» **Aim of the exercise**: Give the count of lines in the data that include "orange", with no other words.
--------
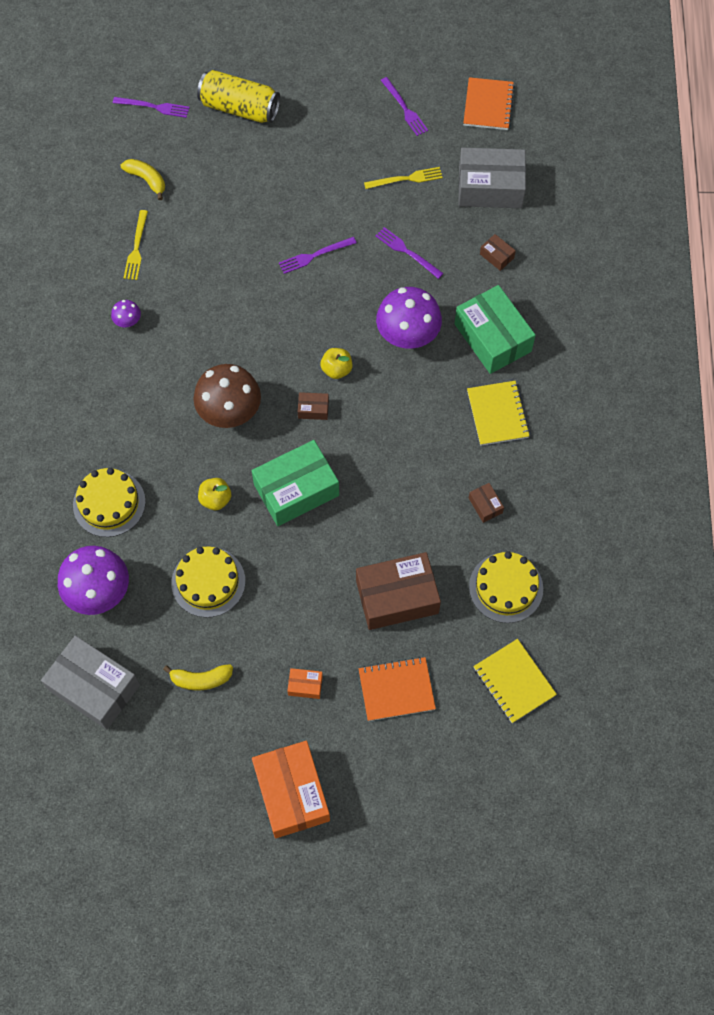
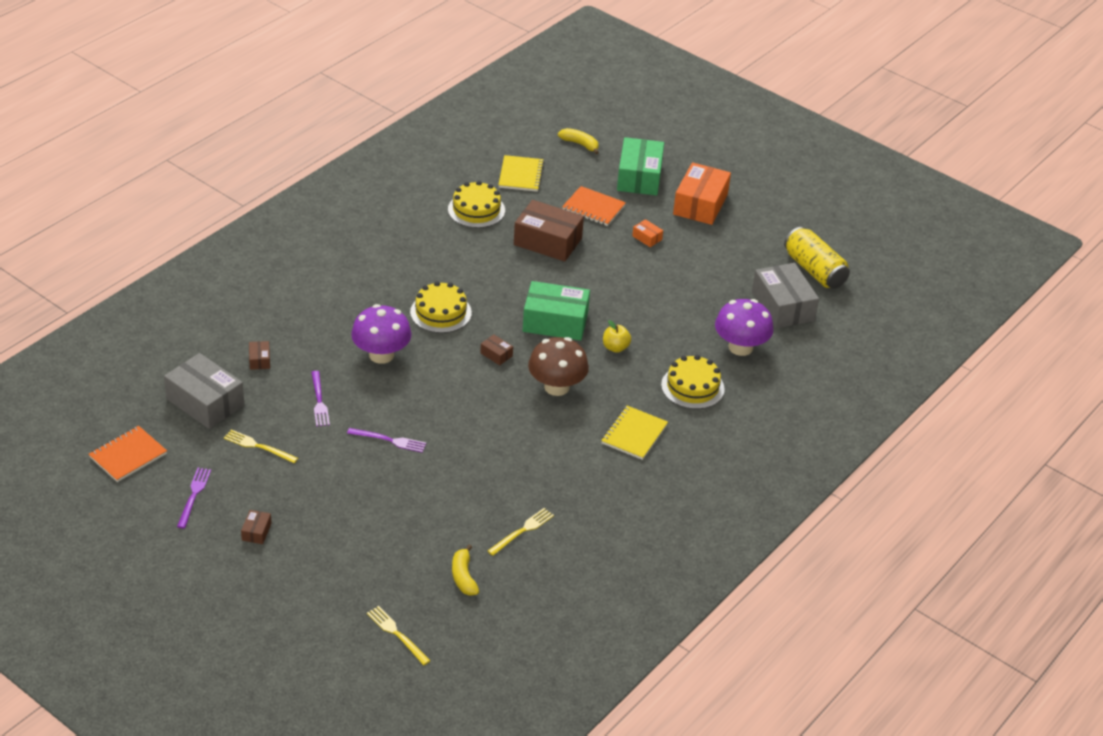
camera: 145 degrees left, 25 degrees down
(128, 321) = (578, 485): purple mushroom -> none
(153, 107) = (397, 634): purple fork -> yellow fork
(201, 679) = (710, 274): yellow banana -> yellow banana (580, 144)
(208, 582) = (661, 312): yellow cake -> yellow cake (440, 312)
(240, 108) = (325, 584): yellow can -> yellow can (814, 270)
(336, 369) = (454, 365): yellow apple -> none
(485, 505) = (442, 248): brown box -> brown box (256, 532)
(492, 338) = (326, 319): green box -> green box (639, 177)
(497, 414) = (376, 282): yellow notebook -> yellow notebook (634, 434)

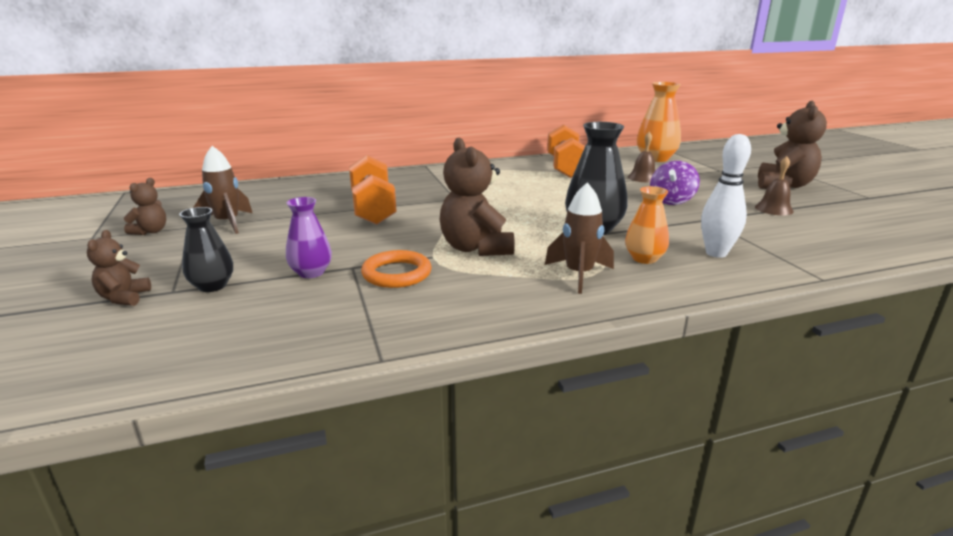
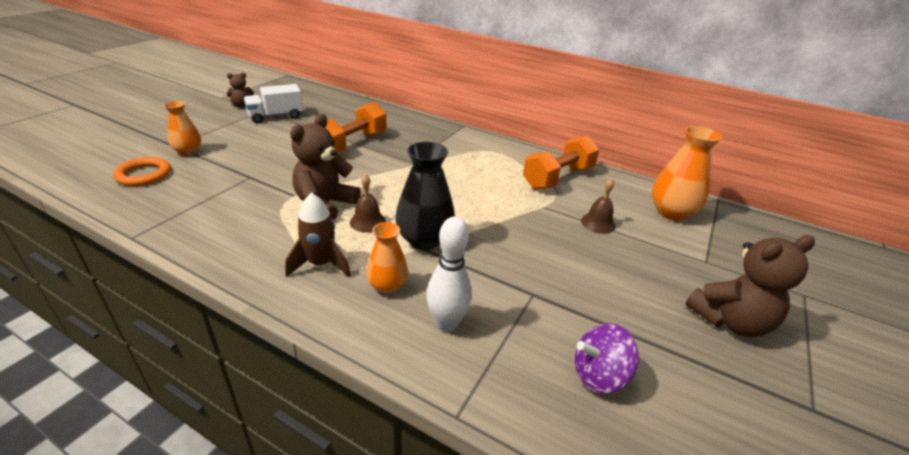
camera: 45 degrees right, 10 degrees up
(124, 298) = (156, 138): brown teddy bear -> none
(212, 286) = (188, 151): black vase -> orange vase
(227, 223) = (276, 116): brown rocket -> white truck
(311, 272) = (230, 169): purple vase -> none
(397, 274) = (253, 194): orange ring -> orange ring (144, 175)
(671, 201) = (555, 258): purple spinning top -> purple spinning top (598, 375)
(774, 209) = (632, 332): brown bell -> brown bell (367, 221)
--------
» **Problem solution**: 2